YOUR TASK:
Go through the records below and return each line that has "ALARM" in it.

-- MATERIAL FOR THIS EXERCISE follows --

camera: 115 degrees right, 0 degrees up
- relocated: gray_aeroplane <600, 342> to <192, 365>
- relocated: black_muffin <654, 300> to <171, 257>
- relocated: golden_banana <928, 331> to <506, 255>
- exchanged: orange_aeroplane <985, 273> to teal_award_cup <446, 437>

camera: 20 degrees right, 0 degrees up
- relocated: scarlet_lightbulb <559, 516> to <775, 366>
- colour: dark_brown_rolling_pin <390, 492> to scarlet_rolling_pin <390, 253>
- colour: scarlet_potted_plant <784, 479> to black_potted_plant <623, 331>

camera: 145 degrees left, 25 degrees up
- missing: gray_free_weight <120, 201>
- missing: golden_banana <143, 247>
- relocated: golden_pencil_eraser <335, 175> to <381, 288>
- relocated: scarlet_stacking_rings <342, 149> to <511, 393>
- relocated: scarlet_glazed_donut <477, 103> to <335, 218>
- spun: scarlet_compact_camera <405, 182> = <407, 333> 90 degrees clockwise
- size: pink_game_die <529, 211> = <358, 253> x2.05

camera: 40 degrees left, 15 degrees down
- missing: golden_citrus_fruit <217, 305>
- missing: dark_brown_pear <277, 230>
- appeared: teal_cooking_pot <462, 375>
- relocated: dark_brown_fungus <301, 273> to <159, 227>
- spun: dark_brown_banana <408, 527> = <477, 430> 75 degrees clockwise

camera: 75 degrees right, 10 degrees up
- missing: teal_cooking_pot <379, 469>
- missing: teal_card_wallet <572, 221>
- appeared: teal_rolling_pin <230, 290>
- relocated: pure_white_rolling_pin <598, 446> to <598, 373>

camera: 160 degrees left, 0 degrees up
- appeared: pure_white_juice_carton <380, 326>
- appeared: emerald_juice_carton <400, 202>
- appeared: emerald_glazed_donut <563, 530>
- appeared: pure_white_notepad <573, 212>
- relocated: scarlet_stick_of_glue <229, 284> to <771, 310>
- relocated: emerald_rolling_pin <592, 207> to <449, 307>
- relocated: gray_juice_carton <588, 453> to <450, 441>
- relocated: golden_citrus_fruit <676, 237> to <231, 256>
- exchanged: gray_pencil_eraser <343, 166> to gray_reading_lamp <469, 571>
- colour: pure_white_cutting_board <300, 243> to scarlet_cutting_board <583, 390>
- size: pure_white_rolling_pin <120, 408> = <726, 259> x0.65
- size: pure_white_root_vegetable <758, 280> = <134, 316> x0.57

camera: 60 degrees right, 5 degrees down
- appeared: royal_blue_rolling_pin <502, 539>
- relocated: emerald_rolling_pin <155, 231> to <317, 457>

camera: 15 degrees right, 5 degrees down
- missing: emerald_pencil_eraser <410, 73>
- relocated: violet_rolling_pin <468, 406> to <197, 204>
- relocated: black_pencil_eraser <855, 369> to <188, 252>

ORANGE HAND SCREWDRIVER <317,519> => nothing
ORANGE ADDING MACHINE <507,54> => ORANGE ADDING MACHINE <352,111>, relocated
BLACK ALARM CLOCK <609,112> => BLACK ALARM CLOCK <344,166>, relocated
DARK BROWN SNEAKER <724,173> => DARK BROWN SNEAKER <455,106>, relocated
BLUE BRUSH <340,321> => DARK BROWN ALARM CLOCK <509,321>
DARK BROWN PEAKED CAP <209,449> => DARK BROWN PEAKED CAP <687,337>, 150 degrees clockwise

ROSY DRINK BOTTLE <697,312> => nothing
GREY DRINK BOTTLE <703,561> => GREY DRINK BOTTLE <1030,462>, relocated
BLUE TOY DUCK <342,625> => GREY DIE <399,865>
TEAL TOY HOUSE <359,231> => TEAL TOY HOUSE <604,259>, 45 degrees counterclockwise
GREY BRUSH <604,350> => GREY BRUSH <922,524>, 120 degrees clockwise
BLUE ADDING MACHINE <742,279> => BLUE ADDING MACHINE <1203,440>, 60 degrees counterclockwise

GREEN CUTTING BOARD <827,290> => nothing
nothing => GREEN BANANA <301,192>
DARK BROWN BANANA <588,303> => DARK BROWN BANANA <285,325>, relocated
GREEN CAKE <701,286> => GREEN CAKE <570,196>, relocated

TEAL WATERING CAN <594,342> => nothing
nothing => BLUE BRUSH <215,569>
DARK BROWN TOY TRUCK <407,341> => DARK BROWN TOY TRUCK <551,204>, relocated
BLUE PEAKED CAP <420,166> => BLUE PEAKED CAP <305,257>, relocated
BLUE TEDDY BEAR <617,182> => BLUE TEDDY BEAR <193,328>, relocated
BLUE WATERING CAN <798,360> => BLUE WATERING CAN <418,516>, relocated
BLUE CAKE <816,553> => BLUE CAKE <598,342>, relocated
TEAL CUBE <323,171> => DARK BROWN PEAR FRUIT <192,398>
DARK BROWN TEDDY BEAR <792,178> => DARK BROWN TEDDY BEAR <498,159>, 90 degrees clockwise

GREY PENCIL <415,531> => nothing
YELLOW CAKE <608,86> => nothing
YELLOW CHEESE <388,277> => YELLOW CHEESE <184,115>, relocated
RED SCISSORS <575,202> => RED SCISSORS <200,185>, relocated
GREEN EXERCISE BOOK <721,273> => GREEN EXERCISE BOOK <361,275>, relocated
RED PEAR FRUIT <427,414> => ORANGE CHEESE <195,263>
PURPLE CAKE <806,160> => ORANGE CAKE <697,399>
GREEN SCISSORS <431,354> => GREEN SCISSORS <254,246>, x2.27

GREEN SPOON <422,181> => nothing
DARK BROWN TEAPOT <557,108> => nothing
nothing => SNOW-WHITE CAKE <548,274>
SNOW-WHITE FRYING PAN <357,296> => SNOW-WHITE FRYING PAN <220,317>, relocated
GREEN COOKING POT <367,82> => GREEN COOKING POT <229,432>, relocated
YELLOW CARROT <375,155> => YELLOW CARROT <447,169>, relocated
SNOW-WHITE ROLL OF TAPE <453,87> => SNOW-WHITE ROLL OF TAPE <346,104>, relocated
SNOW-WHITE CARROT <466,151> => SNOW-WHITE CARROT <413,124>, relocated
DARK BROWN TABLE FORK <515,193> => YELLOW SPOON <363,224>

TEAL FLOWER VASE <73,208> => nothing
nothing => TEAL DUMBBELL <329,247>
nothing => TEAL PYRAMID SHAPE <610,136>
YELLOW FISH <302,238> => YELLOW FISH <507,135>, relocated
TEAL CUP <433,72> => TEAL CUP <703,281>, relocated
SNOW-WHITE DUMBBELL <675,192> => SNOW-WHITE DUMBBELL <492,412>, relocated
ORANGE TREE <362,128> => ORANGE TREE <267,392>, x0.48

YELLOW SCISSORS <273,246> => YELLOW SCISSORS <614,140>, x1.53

-- MATERIAL FOR THIS EXERCISE concluded --

FINISHED EXERCISE:
BLACK ALARM CLOCK <609,112> => BLACK ALARM CLOCK <344,166>, relocated
BLUE BRUSH <340,321> => DARK BROWN ALARM CLOCK <509,321>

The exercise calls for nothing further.